• **PROBLEM STATEMENT**:
Which lines in the records below contain the word "donut"? Copy each one out.

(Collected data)
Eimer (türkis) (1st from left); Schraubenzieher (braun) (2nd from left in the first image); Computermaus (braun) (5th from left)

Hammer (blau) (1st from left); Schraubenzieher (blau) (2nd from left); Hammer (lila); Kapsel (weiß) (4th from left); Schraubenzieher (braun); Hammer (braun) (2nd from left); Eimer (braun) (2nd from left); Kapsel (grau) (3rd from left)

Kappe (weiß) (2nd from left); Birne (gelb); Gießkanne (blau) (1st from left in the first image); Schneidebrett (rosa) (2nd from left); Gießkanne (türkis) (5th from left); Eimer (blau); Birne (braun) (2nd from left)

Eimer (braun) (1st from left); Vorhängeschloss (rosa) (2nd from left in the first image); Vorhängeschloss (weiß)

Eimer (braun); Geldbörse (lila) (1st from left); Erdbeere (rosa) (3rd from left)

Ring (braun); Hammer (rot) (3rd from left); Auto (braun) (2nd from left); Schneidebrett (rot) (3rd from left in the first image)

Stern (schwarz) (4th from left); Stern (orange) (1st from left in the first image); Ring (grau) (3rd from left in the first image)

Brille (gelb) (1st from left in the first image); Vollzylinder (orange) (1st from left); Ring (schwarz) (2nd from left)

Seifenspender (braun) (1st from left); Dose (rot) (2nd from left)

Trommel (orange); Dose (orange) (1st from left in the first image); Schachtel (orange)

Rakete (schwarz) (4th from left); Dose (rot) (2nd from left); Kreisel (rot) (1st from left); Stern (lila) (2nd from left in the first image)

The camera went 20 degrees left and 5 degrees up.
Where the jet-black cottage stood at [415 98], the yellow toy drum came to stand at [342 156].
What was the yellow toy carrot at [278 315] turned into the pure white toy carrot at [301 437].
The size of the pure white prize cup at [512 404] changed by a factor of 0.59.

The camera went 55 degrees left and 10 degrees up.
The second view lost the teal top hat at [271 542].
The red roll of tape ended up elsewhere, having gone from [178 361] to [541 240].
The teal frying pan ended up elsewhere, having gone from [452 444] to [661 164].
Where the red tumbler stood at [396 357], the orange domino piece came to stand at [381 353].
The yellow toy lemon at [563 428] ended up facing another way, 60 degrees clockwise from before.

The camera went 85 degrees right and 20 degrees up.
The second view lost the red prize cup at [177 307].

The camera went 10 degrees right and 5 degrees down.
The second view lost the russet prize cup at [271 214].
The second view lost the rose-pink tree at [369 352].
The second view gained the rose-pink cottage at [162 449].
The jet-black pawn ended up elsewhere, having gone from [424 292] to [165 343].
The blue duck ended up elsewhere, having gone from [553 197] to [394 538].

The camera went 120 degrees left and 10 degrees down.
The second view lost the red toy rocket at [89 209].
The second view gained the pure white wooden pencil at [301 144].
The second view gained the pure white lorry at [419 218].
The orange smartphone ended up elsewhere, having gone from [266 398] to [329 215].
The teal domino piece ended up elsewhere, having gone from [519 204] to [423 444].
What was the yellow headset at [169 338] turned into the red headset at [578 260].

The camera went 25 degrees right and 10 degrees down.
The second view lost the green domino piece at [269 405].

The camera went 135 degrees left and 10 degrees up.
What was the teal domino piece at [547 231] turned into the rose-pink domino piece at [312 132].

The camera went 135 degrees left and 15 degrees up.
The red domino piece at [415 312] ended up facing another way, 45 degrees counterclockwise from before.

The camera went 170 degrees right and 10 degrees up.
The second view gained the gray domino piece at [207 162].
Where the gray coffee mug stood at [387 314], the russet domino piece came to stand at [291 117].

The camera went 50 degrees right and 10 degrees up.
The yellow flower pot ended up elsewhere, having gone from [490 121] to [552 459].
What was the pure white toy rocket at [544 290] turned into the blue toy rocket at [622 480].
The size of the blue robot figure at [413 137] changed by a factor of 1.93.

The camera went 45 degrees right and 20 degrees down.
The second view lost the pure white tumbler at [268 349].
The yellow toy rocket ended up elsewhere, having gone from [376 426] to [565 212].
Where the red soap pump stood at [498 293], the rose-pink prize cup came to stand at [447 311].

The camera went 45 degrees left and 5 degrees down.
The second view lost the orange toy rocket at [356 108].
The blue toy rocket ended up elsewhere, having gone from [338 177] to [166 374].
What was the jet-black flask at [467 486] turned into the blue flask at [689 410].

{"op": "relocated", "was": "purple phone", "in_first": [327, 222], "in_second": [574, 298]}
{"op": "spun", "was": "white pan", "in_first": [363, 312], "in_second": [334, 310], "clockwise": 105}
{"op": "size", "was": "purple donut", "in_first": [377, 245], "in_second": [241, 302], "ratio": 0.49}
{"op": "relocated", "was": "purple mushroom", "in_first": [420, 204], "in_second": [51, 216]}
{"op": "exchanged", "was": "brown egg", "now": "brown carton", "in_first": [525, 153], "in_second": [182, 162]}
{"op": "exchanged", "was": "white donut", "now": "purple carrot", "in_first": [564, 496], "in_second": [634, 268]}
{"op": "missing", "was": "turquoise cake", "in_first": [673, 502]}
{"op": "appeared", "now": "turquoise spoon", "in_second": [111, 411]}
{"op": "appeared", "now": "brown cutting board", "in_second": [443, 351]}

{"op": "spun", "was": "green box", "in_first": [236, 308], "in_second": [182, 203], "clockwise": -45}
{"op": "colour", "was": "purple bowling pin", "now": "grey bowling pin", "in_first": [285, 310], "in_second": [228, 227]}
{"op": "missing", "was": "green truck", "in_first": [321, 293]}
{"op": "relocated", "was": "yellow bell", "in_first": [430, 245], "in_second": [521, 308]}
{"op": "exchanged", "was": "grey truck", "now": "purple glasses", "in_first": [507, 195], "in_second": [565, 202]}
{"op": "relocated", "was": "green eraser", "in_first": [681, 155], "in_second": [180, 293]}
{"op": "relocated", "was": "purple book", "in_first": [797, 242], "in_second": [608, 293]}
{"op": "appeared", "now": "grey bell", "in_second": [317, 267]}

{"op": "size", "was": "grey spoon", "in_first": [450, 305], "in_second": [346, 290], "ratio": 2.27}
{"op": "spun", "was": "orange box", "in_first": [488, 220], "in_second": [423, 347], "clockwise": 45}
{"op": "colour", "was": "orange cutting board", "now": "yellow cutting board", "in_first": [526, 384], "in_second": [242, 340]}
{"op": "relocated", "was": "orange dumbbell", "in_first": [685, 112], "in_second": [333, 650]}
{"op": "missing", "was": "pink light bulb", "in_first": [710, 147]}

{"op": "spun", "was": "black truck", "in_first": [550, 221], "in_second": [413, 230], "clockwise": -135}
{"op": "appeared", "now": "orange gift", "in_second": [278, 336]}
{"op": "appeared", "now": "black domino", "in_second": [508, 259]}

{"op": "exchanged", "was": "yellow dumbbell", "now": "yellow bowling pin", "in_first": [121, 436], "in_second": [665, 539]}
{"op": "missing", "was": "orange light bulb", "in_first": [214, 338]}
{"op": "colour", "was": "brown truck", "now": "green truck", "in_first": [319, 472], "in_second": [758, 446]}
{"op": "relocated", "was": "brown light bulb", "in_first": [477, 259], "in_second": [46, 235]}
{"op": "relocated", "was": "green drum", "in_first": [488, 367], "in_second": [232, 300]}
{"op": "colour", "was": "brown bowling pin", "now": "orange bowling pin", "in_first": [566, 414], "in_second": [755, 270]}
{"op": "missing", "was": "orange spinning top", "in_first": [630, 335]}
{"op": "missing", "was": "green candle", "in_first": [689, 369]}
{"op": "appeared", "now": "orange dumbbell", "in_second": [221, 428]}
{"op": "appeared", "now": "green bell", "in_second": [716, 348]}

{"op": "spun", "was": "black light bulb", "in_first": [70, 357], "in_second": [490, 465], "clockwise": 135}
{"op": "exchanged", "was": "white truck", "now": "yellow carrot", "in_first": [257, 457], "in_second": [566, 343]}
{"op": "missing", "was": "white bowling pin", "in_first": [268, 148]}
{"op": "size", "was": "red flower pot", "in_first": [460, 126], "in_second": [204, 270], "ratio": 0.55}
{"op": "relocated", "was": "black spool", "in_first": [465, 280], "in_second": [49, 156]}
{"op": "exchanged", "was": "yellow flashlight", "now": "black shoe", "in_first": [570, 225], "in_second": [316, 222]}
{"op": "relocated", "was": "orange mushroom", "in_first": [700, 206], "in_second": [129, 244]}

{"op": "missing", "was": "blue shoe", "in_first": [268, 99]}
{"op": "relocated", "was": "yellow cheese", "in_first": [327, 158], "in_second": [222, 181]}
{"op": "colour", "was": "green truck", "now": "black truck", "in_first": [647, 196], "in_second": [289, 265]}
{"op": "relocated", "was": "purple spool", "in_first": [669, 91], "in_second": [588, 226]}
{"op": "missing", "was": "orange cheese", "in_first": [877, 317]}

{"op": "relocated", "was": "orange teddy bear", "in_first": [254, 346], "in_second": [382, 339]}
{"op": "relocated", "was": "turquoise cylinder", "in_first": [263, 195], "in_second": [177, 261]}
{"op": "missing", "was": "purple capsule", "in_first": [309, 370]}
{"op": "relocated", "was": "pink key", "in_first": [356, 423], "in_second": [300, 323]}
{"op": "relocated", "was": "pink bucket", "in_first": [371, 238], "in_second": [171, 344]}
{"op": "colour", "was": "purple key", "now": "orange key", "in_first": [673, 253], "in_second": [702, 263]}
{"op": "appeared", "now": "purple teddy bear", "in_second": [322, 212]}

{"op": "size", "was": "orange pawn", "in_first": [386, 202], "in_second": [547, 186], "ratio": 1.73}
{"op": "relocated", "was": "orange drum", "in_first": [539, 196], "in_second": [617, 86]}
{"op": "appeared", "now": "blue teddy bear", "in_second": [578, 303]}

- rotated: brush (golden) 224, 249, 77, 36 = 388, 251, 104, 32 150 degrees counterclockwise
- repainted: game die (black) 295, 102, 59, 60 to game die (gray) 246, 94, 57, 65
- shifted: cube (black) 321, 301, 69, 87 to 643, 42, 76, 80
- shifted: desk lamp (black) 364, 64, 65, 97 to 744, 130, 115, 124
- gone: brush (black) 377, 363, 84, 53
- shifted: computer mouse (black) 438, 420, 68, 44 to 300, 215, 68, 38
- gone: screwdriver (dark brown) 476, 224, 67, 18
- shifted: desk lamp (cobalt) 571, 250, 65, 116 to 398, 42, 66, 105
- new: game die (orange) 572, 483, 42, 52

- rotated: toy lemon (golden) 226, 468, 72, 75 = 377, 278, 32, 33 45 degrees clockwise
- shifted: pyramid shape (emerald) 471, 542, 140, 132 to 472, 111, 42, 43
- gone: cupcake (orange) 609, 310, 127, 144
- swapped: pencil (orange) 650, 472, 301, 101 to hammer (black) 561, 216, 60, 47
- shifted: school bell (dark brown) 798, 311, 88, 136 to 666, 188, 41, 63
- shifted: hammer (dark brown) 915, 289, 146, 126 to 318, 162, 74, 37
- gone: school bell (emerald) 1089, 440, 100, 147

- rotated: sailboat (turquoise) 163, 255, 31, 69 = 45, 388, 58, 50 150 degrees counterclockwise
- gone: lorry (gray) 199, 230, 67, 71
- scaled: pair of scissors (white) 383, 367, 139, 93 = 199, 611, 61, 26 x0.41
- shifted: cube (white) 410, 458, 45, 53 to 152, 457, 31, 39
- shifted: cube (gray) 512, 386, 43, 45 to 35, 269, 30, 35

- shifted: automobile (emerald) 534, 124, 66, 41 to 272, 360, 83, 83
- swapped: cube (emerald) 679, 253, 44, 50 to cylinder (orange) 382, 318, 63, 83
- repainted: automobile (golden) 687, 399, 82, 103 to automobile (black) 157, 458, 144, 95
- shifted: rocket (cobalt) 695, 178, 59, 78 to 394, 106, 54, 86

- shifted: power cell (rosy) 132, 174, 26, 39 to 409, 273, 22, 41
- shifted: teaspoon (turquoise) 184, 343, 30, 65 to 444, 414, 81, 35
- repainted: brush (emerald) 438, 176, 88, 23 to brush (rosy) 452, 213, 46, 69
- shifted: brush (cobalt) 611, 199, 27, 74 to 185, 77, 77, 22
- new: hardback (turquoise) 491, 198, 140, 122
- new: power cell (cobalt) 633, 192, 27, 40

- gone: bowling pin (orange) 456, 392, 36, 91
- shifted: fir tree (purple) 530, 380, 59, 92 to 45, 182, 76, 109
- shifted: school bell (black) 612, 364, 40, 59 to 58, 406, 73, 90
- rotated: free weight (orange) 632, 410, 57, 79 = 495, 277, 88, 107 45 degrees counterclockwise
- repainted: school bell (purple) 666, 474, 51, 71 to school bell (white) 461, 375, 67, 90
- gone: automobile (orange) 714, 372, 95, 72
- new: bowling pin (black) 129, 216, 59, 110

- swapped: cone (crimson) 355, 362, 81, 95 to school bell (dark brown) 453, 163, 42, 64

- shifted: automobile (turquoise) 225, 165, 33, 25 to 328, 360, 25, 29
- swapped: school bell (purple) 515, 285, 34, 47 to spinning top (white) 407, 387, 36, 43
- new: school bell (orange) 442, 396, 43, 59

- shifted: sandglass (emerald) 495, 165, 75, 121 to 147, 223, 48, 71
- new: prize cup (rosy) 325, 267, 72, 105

• **EXERCISE ANSWER**:
{"op": "size", "was": "purple donut", "in_first": [377, 245], "in_second": [241, 302], "ratio": 0.49}
{"op": "exchanged", "was": "white donut", "now": "purple carrot", "in_first": [564, 496], "in_second": [634, 268]}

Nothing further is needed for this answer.